TASK DESCRIPTION — Scan the lines below and report each one containing "left" by copying it.

LISTED ENTRIES —

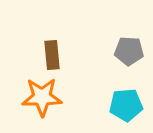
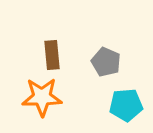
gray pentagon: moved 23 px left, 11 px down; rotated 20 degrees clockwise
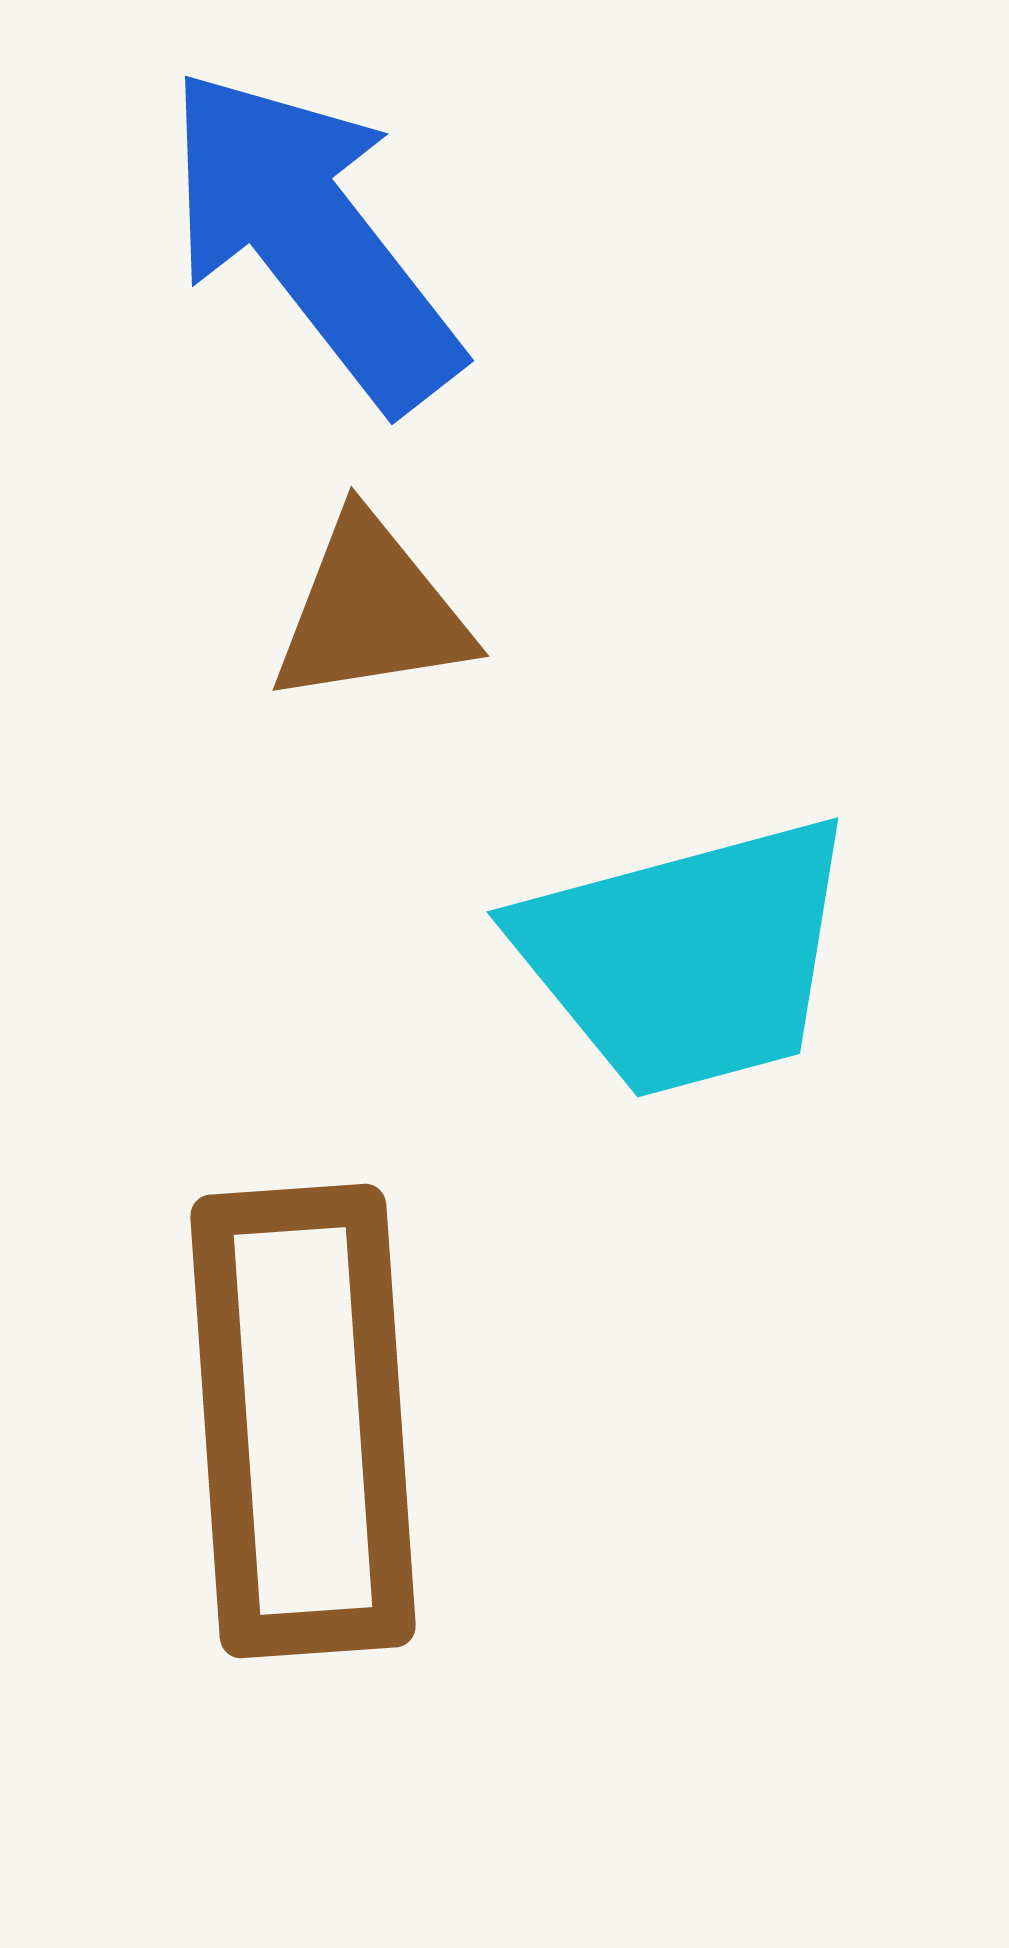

==

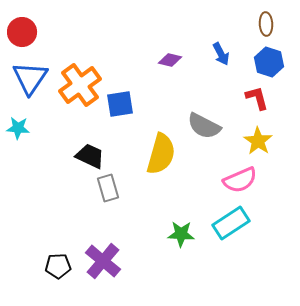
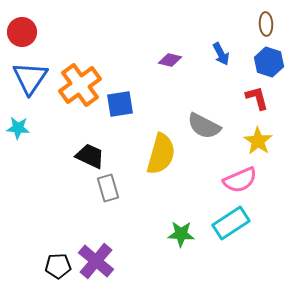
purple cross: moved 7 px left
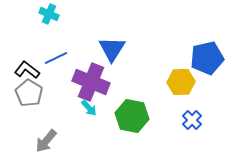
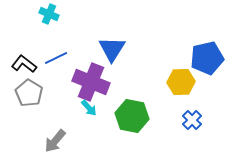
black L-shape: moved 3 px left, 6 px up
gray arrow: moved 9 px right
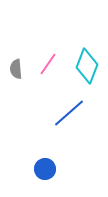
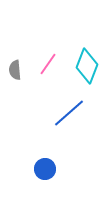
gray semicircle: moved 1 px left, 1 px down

OUTPUT BELOW —
gray pentagon: moved 23 px left, 11 px down; rotated 20 degrees clockwise
purple cross: moved 7 px left
black L-shape: moved 3 px left, 6 px up
gray semicircle: moved 1 px left, 1 px down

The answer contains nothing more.